_Direction_
Which lines of the material below contain the string "defaultTimeSignature"? Copy each such line in full, treating uppercase and lowercase as different.

(Records from a data collection)
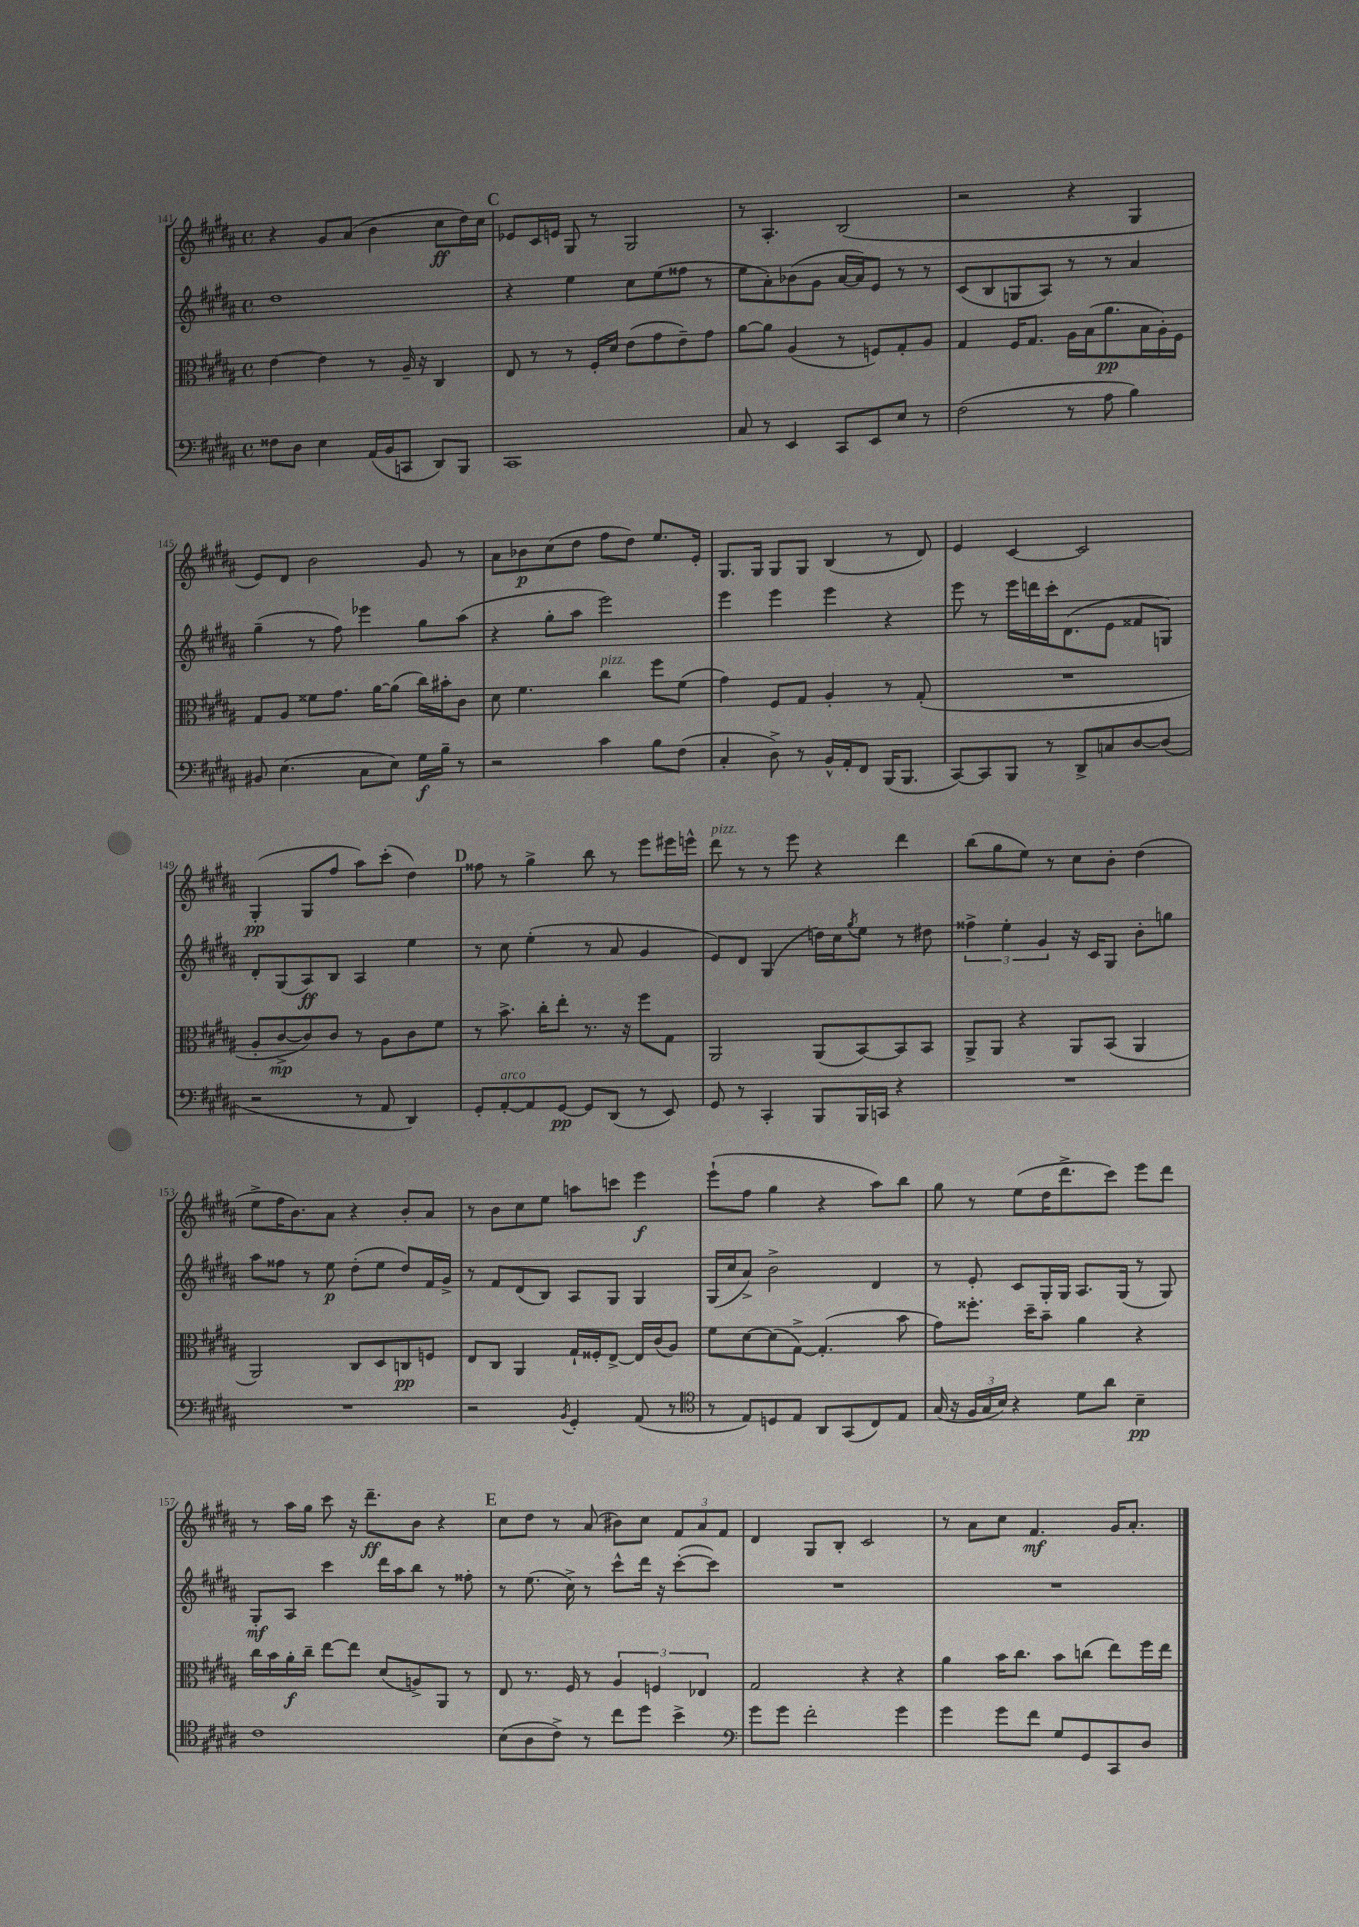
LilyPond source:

<<
\new StaffGroup <<
\new Staff = "s0" {
    \clef treble \key b \major \defaultTimeSignature \time 4/4
    r4 gis'8 ais'8( b'4 cis''8\ff dis''16) cis''16 |
    \mark \markup { \bold "C" } ees'8 cis'16 e'16 gis8 r8 gis2 |
    r8 ais4.-. b2( |
    r2 r4 gis4 |
    e'8) dis'8 b'2 gis'8 r8 |
    ais'8 bes'8\p cis''8( dis''8 fis''8 dis''8) e''8. e'16-. |
    gis8. gis16 gis8 gis8 b4( r8 dis'8) |
    e'4 cis'4~ cis'2 |
    gis4-.\pp( gis8 fis''8 ais''8) cis'''8-.( dis''4) |
    \mark \markup { \bold "D" } fisis''8 r8 gis''4-> b''8 r8 e'''8 eis'''16 e'''16-^ |
    dis'''8^\markup { \italic "pizz." } r8 r8 e'''8 r4 dis'''4 |
    b''8( gis''8 e''8) r8 cis''8 b'8-. dis''4( |
    e''8-> fis''16 b'8.) ais'8 r4 b'8-. ais'8 |
    r8 b'8 cis''8 e''8 a''8 c'''8 e'''4\f |
    e'''8-!( fis''8 gis''4 r4 ais''8) b''8 |
    gis''8 r8 e''8( dis''16 dis'''8.-> cis'''8) e'''8 dis'''8 |
    r8 ais''16 gis''16 cis'''8 r16 dis'''8.--\ff b'8 r4 |
    \mark \markup { \bold "E" } cis''8 dis''8 r8 ais'8( bis'8) cis''8 \tuplet 3/2 { fis'8 ais'8 fis'8 } |
    dis'4 gis8 b8-. cis'2 |
    r8 ais'8 cis''8 fis'4.\mf gis'16 ais'8.-. \bar "|." |
}
\new Staff = "s1" {
    \clef treble \key b \major \defaultTimeSignature \time 4/4
    dis''1 |
    \mark \markup { \bold "C" } r4 e''4 cis''8 e''8( fisis''8 r8 |
    e''8 ais'8-.) bes'8( gis'8 ais'16~ ais'16) e'8 r8 r8 |
    cis'8( b8 g8 ais8) r8 r8 ais'4 |
    gis''4--( r8 fis''8) ees'''4 gis''8 ais''8( |
    r4 gis''8-. ais''8 e'''2) |
    e'''4 e'''4 e'''4 r4 |
    e'''8 r8 e'''16 d'''16 cis'''16-. dis'8.( e'8 fisis'8 g8) |
    dis'8-. gis8( ais8\ff) b8 ais4 e''4 |
    \mark \markup { \bold "D" } r8 cis''8 e''4-.( r8 ais'8 gis'4 |
    e'8) dis'8 gis4( d''16) cis''16 \acciaccatura { gis''8 } e''8 r8 dis''8 |
    \tuplet 3/2 { fisis''4-> e''4-. gis'4 } r16 cis'16 gis8 b'8-. g''8 |
    ais''8 fisis''8 r8 e''8\p dis''8-.( e''8 dis''8) fis'16 gis'16-> |
    r8 fis'8 dis'8( b8) ais8 gis8 gis4 |
    gis16( cis''16 ais'8->) b'2-> dis'4 |
    r8 e'8-. cis'8 gis16-. gis16 ais8. gis16( r8 gis8) |
    gis8-.\mf ais8 cis'''4 dis'''16 ais''16 b''8 r8 fisis''8-. |
    \mark \markup { \bold "E" } r8 e''8.( cis''16->) r8 cis'''8-^ dis'''16 r16 cis'''8~-.( cis'''8) |
    R1 |
    R1 \bar "|." |
}
\new Staff = "s2" {
    \clef alto \key b \major \defaultTimeSignature \time 4/4
    e'4~ e'4 r8 ais16-- r16 cis4 |
    \mark \markup { \bold "C" } e8 r8 r8 fis16-. dis'16 e'8( gis'8 e'8--) gis'8 |
    ais'8~ ais'8 ais4( r8 f8) gis8-. ais8 |
    gis4 fis16 gis8. ais16 b16( ais'8.\pp b16 ais16-.) fis16 |
    gis8 ais8 fisis'8 gis'8. ais'16~ ais'8( cis''16) bis'16-. cis'8 |
    dis'8 fis'4. cis''4^\markup { \italic "pizz." } fis''8 fis'8( |
    gis'4) fis8 gis8 ais4-. r8 gis8-.( |
    R1 |
    ais8-. cis'8~->\mp cis'8) cis'8 r8 ais8 cis'8 fis'8 |
    \mark \markup { \bold "D" } r8 b'8.-> cis''16-. e''8-. r8. r16 fis''8 gis8 |
    ais,2 ais,8( b,8~) b,8 b,8 |
    ais,8-> ais,8 r4 ais,8 b,8( ais,4 |
    ais,2) cis8 dis8 c8\pp f8 |
    e8 cis8 ais,4 gis16-! fisis16-. e8~-> e16 cis'16( ais8) |
    fis'8 dis'8~ dis'8( gis8~->) gis4.-.( b'8 |
    gis'8) fisis''8.-. dis''16-- b'8-- ais'4 r4 |
    cis''16 b'16 ais'16-.\f cis''16-- e''8~ e''8 dis'8( a8->) ais,8 r8 |
    \mark \markup { \bold "E" } e8 r8. fis16 r8 \tuplet 3/2 { ais4 f4 ees4 } |
    gis2 r4 r4 |
    ais'4 b'16 cis''8. b'8 c''8( e''8) fis''16 e''16 \bar "|." |
}
\new Staff = "s3" {
    \clef bass \key b \major \defaultTimeSignature \time 4/4
    fisis8 dis8 e4 ais,16( b,16 c,8 dis,8) b,,8 |
    \mark \markup { \bold "C" } cis,1 |
    cis8 r8 e,4 cis,8 e,8 e8 r8 |
    fis2( r8 ais8 b4) |
    bis,8 e4.( cis8 e8) gis16\f b16-- r8 |
    r2 cis'4 b8 fis8( |
    cis4-. dis8->) r8 b,16-^ ais,16-. fis,8 b,,16( b,,8. |
    cis,8~) cis,8 b,,8 r8 dis,8-> c8 dis8~ dis8( |
    r2 r8 ais,8 dis,4) |
    \mark \markup { \bold "D" } gis,8-. ais,8~-.^\markup { \italic "arco" } ais,8 gis,8~\pp gis,8 dis,8( r8 e,8) |
    gis,8 r8 cis,4-. b,,8 b,,16 c,16 r4 |
    R1 |
    R1 |
    r2 \acciaccatura { b,8 } gis,4-. ais,8( r8 |
    \clef tenor r8 e8) d8 e8 ais,8 gis,8( cis8) e8 |
    gis16( r16 \tuplet 3/2 { fis16 gis16 b16) } r4 dis'8 ais'8 b4--\pp |
    cis'1 |
    \mark \markup { \bold "E" } b8( ais8 cis'8->) r8 cis''8 dis''8 b'4-> |
    \clef bass gis'8 gis'8 fis'2-. gis'4 |
    gis'4 gis'8 fis'8 gis8 gis,8 cis,8 dis8 \bar "|." |
}
>>
>>
\layout { \context { \Score currentBarNumber = #141 } }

_Written response_
    \clef treble \key b \major \defaultTimeSignature \time 4/4
    \clef treble \key b \major \defaultTimeSignature \time 4/4
    \clef alto \key b \major \defaultTimeSignature \time 4/4
    \clef bass \key b \major \defaultTimeSignature \time 4/4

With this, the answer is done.